Task: Below are some records; output exactly the lines from the line with "brown vase: 4 -> 2" to the line with "red egg: 7 -> 4", both ends kept, and nothing more.

Record extracts:
--

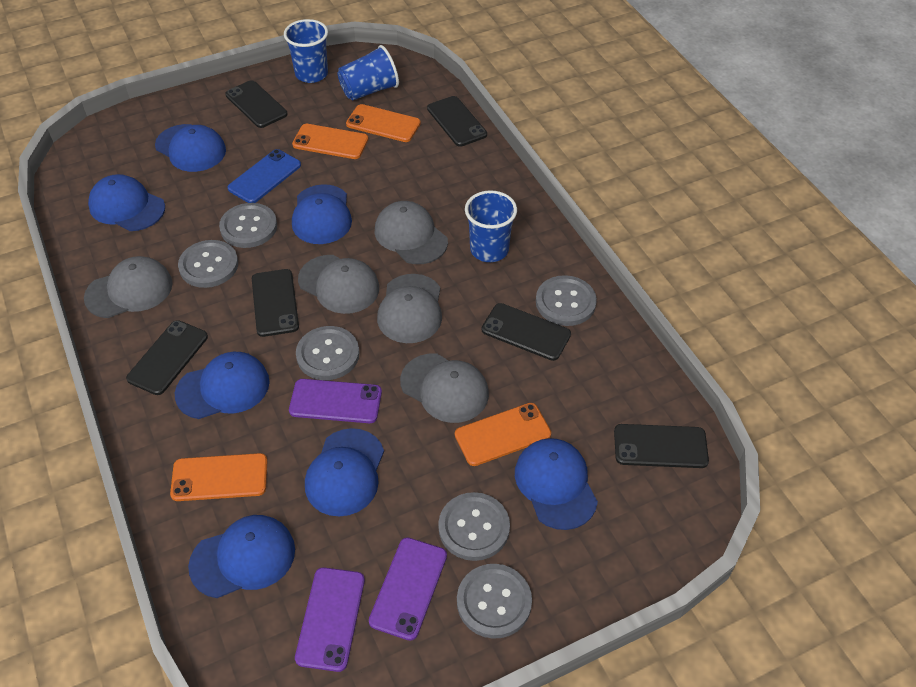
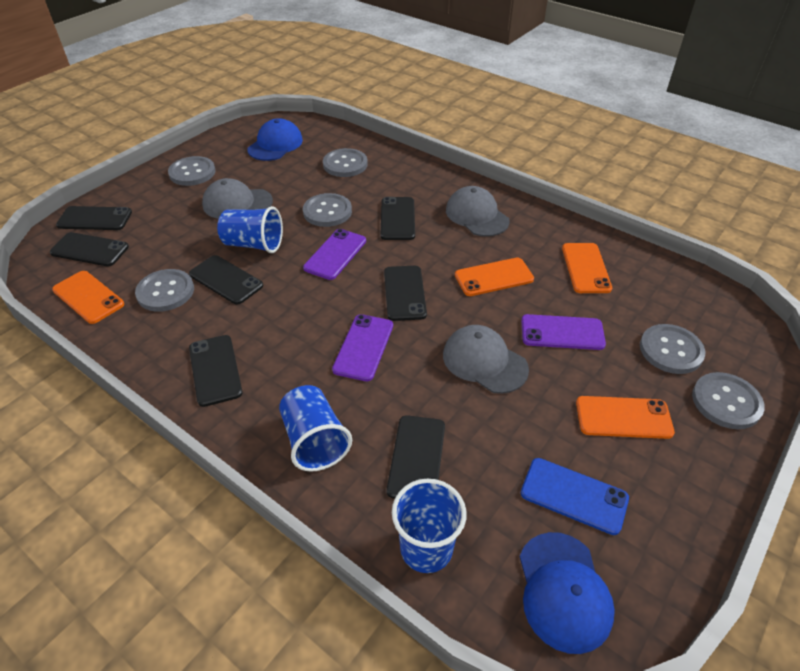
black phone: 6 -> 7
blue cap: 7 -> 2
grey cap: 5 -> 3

--

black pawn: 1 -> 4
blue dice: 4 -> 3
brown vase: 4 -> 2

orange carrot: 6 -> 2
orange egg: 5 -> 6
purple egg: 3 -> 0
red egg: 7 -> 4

--

Reply to the task:
brown vase: 4 -> 2

orange carrot: 6 -> 2
orange egg: 5 -> 6
purple egg: 3 -> 0
red egg: 7 -> 4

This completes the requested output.